» What is expected: Below are entries; copy exactly the lines from the one with "R2: none -> 62k (GND, W3)" through the one with "TP2: test point (VOL) -> test point (BR_R2)", both included, and leave out the rest.

··· Dataset extract ···

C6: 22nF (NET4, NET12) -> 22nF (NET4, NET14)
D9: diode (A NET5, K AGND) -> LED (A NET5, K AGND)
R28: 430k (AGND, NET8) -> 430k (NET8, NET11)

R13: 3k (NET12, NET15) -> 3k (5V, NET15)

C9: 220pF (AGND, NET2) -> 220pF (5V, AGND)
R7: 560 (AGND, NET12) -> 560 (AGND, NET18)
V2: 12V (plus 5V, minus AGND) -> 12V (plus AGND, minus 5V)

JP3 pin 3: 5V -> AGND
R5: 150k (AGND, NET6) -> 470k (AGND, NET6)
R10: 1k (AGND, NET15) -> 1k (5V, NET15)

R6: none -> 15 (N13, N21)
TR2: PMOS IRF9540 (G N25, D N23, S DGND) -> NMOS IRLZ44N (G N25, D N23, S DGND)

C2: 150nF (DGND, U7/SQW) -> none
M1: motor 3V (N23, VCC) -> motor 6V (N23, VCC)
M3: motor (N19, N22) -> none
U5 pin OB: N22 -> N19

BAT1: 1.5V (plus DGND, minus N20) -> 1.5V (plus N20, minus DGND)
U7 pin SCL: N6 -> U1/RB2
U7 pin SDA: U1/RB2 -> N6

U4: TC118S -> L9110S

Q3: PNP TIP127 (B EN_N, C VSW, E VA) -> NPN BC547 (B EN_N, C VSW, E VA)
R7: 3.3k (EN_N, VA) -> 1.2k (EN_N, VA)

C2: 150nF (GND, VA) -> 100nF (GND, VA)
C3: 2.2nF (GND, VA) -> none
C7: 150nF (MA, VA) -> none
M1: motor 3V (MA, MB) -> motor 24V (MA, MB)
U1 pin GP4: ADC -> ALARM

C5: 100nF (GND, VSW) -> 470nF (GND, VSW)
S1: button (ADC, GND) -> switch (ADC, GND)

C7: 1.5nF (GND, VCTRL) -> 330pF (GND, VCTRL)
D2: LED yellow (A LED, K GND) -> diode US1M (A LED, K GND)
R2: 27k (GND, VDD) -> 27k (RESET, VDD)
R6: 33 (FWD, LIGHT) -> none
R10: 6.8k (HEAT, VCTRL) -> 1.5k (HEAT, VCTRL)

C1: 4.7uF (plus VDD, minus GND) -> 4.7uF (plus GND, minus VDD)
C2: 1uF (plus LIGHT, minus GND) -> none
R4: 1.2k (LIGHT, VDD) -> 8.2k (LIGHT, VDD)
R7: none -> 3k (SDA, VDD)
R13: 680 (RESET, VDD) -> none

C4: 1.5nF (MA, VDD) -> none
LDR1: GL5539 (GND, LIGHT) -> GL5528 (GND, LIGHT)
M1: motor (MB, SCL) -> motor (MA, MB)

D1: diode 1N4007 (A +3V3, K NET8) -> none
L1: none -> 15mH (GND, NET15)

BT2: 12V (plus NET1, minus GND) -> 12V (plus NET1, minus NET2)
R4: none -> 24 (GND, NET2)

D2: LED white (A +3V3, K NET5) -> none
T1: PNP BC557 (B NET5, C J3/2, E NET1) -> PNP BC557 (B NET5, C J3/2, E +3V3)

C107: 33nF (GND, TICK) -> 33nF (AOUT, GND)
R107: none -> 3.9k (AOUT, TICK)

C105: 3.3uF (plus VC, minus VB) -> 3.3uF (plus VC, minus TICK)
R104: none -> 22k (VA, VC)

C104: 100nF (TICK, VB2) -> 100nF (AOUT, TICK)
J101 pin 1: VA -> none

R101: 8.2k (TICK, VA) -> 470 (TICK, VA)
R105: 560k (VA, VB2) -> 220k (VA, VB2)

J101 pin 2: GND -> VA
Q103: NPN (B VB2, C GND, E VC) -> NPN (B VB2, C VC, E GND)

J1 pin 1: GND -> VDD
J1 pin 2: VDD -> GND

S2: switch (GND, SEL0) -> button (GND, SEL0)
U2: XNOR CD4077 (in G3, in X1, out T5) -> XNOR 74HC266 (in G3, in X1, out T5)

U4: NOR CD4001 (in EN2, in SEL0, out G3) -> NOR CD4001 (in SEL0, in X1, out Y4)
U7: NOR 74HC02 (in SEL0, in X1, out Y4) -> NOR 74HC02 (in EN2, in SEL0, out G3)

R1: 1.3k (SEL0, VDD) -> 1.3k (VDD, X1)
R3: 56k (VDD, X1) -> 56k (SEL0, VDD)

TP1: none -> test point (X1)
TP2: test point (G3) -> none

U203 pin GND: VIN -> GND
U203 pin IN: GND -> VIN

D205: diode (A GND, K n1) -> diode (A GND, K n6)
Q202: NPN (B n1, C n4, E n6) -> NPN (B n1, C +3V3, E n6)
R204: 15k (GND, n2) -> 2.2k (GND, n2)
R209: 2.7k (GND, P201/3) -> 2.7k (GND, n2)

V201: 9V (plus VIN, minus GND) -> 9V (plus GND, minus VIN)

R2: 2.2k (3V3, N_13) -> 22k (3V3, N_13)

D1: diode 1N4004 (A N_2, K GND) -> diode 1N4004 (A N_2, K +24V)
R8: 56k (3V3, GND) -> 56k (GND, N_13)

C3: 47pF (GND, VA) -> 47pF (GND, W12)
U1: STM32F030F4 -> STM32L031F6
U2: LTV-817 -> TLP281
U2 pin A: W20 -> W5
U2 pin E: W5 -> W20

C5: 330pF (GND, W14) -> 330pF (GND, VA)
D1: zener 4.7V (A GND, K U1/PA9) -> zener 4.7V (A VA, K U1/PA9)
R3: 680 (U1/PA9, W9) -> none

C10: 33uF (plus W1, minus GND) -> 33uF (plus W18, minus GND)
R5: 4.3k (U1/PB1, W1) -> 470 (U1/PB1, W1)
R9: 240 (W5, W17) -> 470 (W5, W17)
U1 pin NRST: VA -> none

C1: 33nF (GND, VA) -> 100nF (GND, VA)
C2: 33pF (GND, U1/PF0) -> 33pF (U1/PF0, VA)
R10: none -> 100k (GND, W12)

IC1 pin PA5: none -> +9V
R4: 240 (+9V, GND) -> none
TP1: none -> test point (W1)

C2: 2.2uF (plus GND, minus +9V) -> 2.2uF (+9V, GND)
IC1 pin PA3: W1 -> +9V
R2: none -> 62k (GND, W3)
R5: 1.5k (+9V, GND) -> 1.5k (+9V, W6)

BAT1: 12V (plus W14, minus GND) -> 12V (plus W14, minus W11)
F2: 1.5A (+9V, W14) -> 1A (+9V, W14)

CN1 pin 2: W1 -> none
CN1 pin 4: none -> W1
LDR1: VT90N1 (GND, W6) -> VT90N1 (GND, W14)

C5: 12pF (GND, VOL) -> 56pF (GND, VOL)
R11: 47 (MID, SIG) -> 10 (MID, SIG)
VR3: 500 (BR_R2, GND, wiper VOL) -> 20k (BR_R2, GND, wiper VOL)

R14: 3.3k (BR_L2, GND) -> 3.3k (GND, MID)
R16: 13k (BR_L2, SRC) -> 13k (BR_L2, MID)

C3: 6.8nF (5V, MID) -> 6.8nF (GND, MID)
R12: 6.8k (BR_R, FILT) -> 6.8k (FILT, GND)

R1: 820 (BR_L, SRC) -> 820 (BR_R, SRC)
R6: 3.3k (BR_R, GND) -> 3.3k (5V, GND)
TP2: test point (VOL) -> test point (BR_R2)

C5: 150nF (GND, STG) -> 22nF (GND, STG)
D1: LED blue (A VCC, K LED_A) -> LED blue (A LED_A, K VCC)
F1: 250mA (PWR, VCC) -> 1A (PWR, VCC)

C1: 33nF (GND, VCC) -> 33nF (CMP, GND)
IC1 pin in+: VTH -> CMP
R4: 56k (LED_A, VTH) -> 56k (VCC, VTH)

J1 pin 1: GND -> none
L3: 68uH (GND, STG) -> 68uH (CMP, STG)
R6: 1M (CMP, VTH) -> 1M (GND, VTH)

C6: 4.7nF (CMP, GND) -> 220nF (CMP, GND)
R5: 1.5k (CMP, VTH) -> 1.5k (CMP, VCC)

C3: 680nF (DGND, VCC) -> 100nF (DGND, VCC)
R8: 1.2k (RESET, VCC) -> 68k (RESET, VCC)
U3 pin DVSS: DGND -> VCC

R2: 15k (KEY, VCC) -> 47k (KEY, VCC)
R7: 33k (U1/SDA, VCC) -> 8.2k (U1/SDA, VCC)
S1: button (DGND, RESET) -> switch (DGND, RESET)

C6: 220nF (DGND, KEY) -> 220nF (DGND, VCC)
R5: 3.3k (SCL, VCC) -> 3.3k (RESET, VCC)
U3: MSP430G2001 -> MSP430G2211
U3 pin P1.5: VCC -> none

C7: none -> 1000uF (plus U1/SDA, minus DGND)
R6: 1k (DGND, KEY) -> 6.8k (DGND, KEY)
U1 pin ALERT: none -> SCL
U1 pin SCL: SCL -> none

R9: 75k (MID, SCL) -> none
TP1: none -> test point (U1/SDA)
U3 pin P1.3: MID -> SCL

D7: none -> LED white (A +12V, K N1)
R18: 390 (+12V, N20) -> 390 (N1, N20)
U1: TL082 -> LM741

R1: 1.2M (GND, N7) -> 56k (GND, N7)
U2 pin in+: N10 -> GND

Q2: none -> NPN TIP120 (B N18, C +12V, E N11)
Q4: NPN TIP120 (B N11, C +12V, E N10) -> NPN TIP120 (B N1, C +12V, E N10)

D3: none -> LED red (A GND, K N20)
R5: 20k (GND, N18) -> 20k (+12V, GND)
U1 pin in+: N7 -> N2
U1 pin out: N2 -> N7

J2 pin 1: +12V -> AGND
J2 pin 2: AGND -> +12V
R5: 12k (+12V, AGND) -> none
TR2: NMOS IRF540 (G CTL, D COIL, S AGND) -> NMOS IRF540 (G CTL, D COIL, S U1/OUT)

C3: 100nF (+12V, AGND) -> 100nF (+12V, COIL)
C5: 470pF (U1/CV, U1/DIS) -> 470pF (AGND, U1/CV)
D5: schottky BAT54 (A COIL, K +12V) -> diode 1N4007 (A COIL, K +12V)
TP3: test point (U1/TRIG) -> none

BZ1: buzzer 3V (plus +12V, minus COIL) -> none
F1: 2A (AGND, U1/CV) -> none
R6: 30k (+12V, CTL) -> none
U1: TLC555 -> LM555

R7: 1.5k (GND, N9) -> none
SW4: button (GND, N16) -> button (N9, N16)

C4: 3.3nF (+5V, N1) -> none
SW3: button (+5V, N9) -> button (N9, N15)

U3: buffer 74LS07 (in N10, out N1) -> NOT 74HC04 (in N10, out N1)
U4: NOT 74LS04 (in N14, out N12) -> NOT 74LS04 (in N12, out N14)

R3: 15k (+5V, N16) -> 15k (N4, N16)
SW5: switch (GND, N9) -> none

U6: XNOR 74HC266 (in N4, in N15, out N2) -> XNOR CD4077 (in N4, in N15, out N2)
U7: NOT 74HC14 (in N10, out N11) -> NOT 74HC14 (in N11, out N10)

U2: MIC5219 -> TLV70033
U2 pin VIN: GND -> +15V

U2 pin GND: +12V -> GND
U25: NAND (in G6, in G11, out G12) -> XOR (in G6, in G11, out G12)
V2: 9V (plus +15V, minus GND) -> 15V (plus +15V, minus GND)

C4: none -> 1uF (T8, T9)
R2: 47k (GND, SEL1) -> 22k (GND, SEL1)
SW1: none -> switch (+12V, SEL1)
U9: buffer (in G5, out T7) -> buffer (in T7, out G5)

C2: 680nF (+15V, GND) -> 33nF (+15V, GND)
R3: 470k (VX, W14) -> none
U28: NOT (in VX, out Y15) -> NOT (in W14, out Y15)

···

» Solved exercise:
R2: none -> 62k (GND, W3)
R5: 1.5k (+9V, GND) -> 1.5k (+9V, W6)

BAT1: 12V (plus W14, minus GND) -> 12V (plus W14, minus W11)
F2: 1.5A (+9V, W14) -> 1A (+9V, W14)

CN1 pin 2: W1 -> none
CN1 pin 4: none -> W1
LDR1: VT90N1 (GND, W6) -> VT90N1 (GND, W14)

C5: 12pF (GND, VOL) -> 56pF (GND, VOL)
R11: 47 (MID, SIG) -> 10 (MID, SIG)
VR3: 500 (BR_R2, GND, wiper VOL) -> 20k (BR_R2, GND, wiper VOL)

R14: 3.3k (BR_L2, GND) -> 3.3k (GND, MID)
R16: 13k (BR_L2, SRC) -> 13k (BR_L2, MID)

C3: 6.8nF (5V, MID) -> 6.8nF (GND, MID)
R12: 6.8k (BR_R, FILT) -> 6.8k (FILT, GND)

R1: 820 (BR_L, SRC) -> 820 (BR_R, SRC)
R6: 3.3k (BR_R, GND) -> 3.3k (5V, GND)
TP2: test point (VOL) -> test point (BR_R2)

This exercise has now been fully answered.